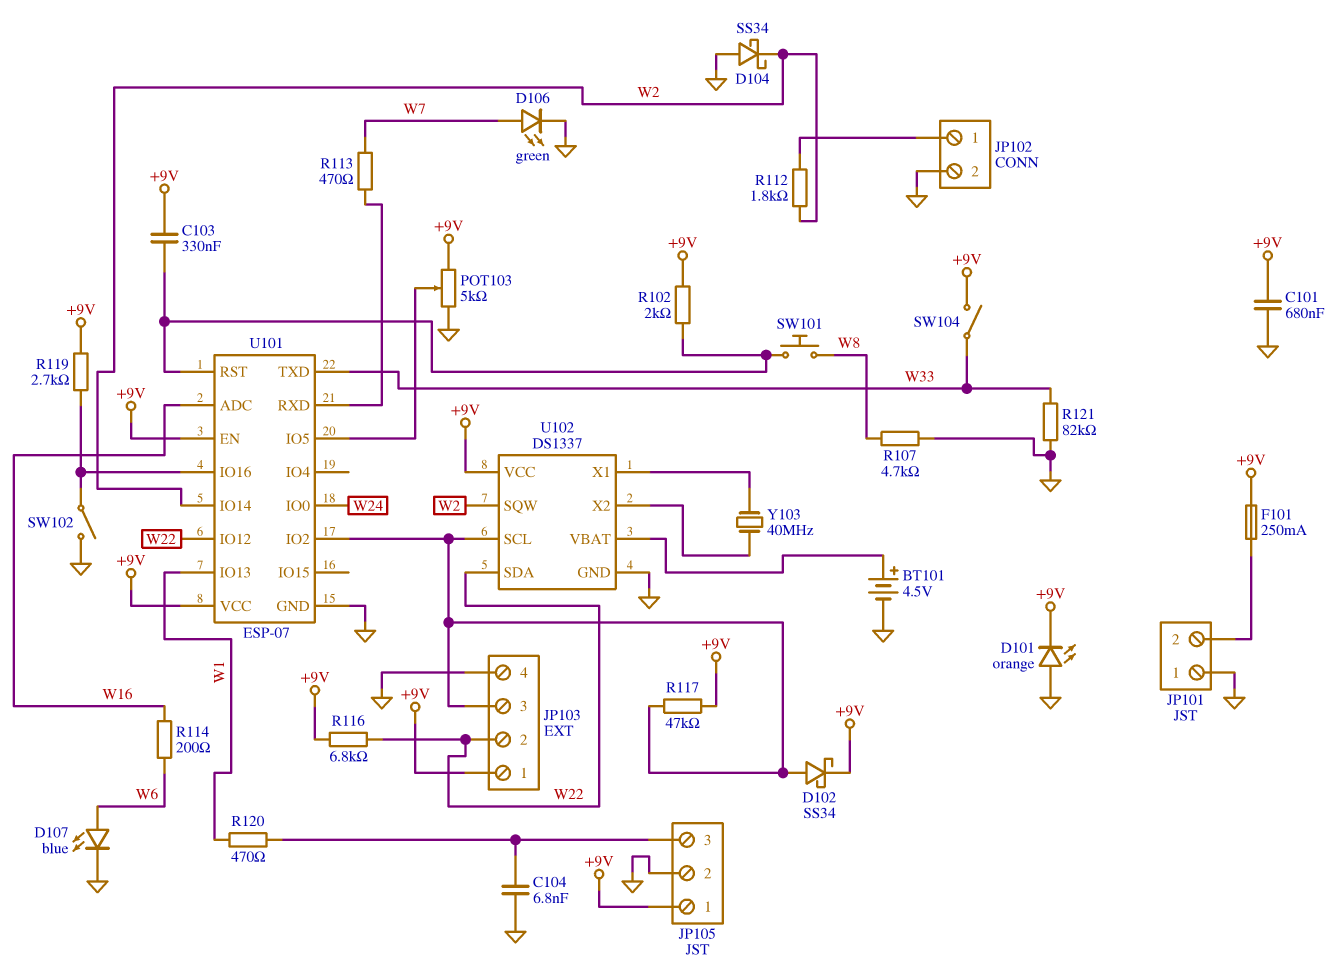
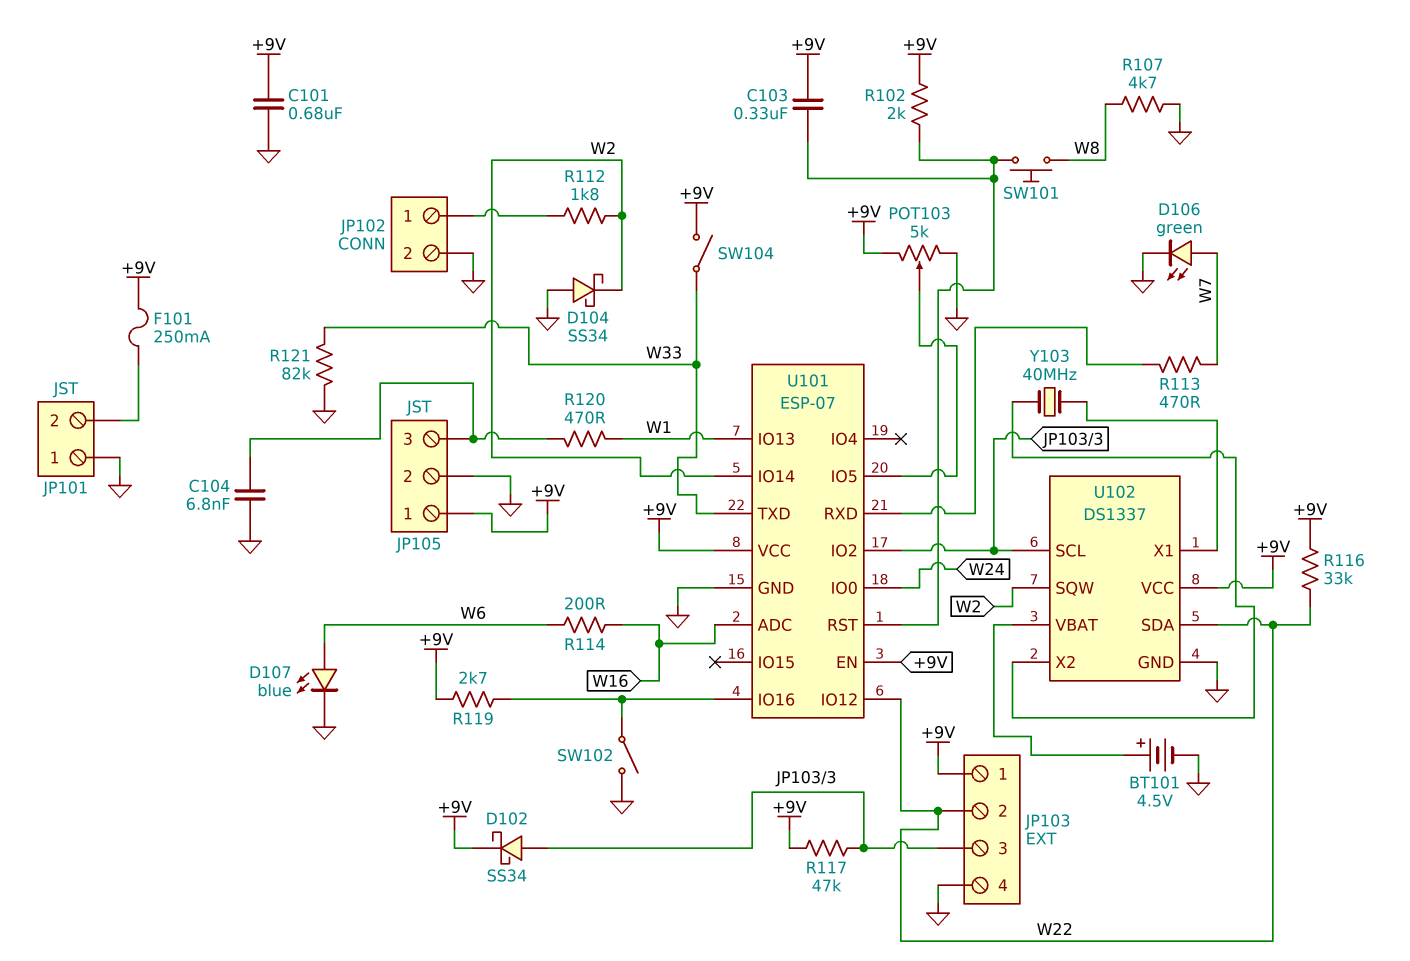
D101: LED orange (A GND, K +9V) -> none
R116: 6.8k (+9V, W22) -> 33k (+9V, W22)

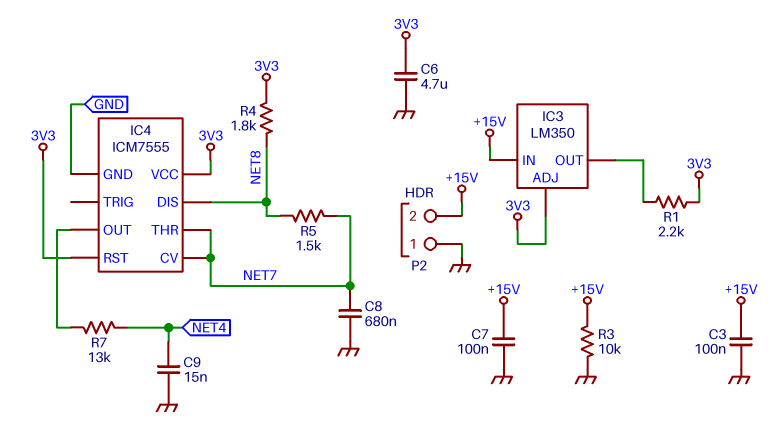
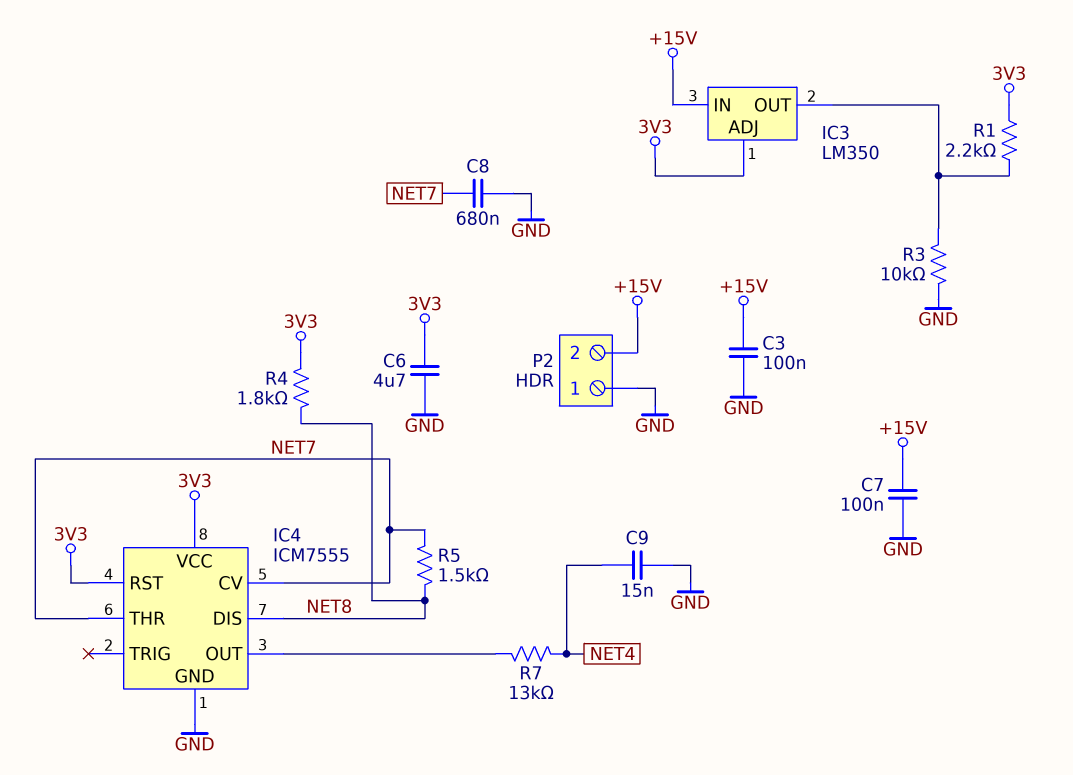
R3: 10k (+15V, GND) -> 10k (GND, IC3/OUT)

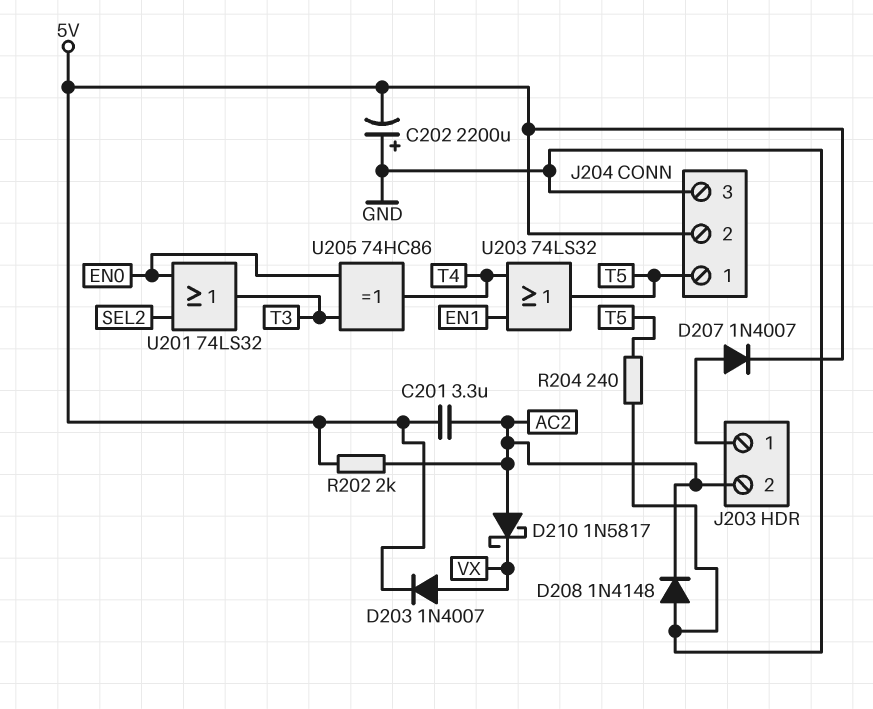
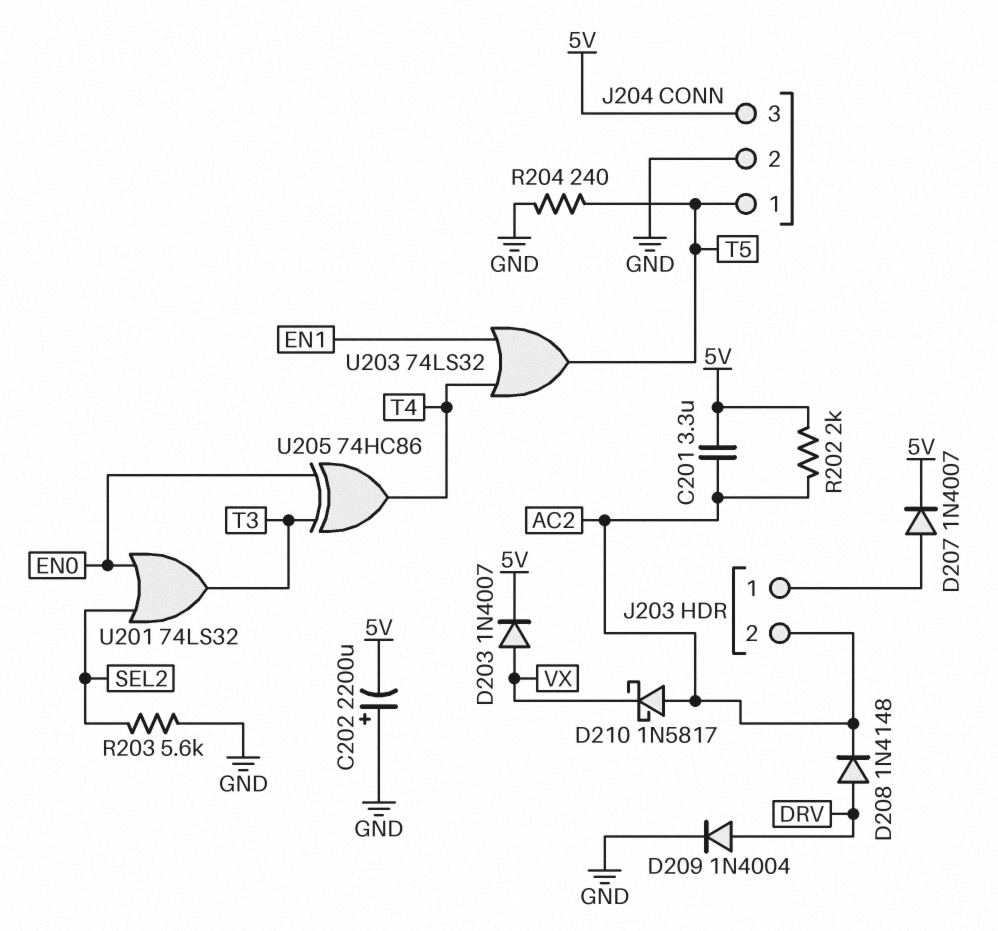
D208: diode 1N4148 (A GND, K AC2) -> diode 1N4148 (A DRV, K AC2)
D209: none -> diode 1N4004 (A DRV, K GND)
J204 pin 2: 5V -> GND
J204 pin 3: GND -> 5V
R203: none -> 5.6k (GND, SEL2)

*Problem to work on*. Take the line that contains "J204 pin 2: 5V -> GND" and every line after it in the material above. Set those lines down exactly and nothing more.

*Exercise answer*.
J204 pin 2: 5V -> GND
J204 pin 3: GND -> 5V
R203: none -> 5.6k (GND, SEL2)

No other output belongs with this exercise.